Problem details> Output every record precisely.

Records to use>
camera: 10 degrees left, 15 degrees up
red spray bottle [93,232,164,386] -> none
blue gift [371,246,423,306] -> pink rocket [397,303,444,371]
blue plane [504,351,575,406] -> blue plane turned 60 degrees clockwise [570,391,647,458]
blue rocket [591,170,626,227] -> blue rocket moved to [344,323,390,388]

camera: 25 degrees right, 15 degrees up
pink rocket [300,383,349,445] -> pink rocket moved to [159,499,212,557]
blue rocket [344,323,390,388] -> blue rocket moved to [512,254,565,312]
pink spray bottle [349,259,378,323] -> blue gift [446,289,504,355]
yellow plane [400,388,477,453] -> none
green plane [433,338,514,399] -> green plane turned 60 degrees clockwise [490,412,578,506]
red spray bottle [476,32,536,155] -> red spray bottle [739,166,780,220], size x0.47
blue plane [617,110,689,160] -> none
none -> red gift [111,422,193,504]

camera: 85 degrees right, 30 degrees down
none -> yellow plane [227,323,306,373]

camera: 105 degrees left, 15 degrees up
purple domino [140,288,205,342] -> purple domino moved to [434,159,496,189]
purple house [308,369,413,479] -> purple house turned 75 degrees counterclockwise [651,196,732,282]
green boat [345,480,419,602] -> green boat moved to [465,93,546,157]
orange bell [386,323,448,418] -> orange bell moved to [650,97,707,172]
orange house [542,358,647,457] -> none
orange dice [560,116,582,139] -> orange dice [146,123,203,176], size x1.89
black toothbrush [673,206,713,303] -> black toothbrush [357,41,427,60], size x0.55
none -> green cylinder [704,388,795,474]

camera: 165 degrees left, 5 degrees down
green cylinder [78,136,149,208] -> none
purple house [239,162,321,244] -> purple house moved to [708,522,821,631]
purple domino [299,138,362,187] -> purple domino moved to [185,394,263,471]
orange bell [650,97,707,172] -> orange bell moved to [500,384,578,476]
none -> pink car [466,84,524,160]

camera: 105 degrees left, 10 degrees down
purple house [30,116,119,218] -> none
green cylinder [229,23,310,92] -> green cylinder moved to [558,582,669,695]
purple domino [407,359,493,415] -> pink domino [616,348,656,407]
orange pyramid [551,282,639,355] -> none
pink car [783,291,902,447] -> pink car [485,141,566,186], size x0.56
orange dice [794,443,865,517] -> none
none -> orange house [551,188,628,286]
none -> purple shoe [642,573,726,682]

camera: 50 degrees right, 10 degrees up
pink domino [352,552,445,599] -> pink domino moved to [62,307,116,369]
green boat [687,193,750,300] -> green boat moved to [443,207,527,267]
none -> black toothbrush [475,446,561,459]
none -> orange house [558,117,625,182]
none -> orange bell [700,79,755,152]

Result of the exercise>
camera: 10 degrees left, 15 degrees up
red spray bottle [93,232,164,386] -> none
blue gift [371,246,423,306] -> pink rocket [397,303,444,371]
blue plane [504,351,575,406] -> blue plane turned 60 degrees clockwise [570,391,647,458]
blue rocket [591,170,626,227] -> blue rocket moved to [344,323,390,388]

camera: 25 degrees right, 15 degrees up
pink rocket [300,383,349,445] -> pink rocket moved to [159,499,212,557]
blue rocket [344,323,390,388] -> blue rocket moved to [512,254,565,312]
pink spray bottle [349,259,378,323] -> blue gift [446,289,504,355]
yellow plane [400,388,477,453] -> none
green plane [433,338,514,399] -> green plane turned 60 degrees clockwise [490,412,578,506]
red spray bottle [476,32,536,155] -> red spray bottle [739,166,780,220], size x0.47
blue plane [617,110,689,160] -> none
none -> red gift [111,422,193,504]

camera: 85 degrees right, 30 degrees down
none -> yellow plane [227,323,306,373]

camera: 105 degrees left, 15 degrees up
purple domino [140,288,205,342] -> purple domino moved to [434,159,496,189]
purple house [308,369,413,479] -> purple house turned 75 degrees counterclockwise [651,196,732,282]
green boat [345,480,419,602] -> green boat moved to [465,93,546,157]
orange bell [386,323,448,418] -> orange bell moved to [650,97,707,172]
orange house [542,358,647,457] -> none
orange dice [560,116,582,139] -> orange dice [146,123,203,176], size x1.89
black toothbrush [673,206,713,303] -> black toothbrush [357,41,427,60], size x0.55
none -> green cylinder [704,388,795,474]

camera: 165 degrees left, 5 degrees down
green cylinder [78,136,149,208] -> none
purple house [239,162,321,244] -> purple house moved to [708,522,821,631]
purple domino [299,138,362,187] -> purple domino moved to [185,394,263,471]
orange bell [650,97,707,172] -> orange bell moved to [500,384,578,476]
none -> pink car [466,84,524,160]

camera: 105 degrees left, 10 degrees down
purple house [30,116,119,218] -> none
green cylinder [229,23,310,92] -> green cylinder moved to [558,582,669,695]
purple domino [407,359,493,415] -> pink domino [616,348,656,407]
orange pyramid [551,282,639,355] -> none
pink car [783,291,902,447] -> pink car [485,141,566,186], size x0.56
orange dice [794,443,865,517] -> none
none -> orange house [551,188,628,286]
none -> purple shoe [642,573,726,682]

camera: 50 degrees right, 10 degrees up
pink domino [352,552,445,599] -> pink domino moved to [62,307,116,369]
green boat [687,193,750,300] -> green boat moved to [443,207,527,267]
none -> black toothbrush [475,446,561,459]
none -> orange house [558,117,625,182]
none -> orange bell [700,79,755,152]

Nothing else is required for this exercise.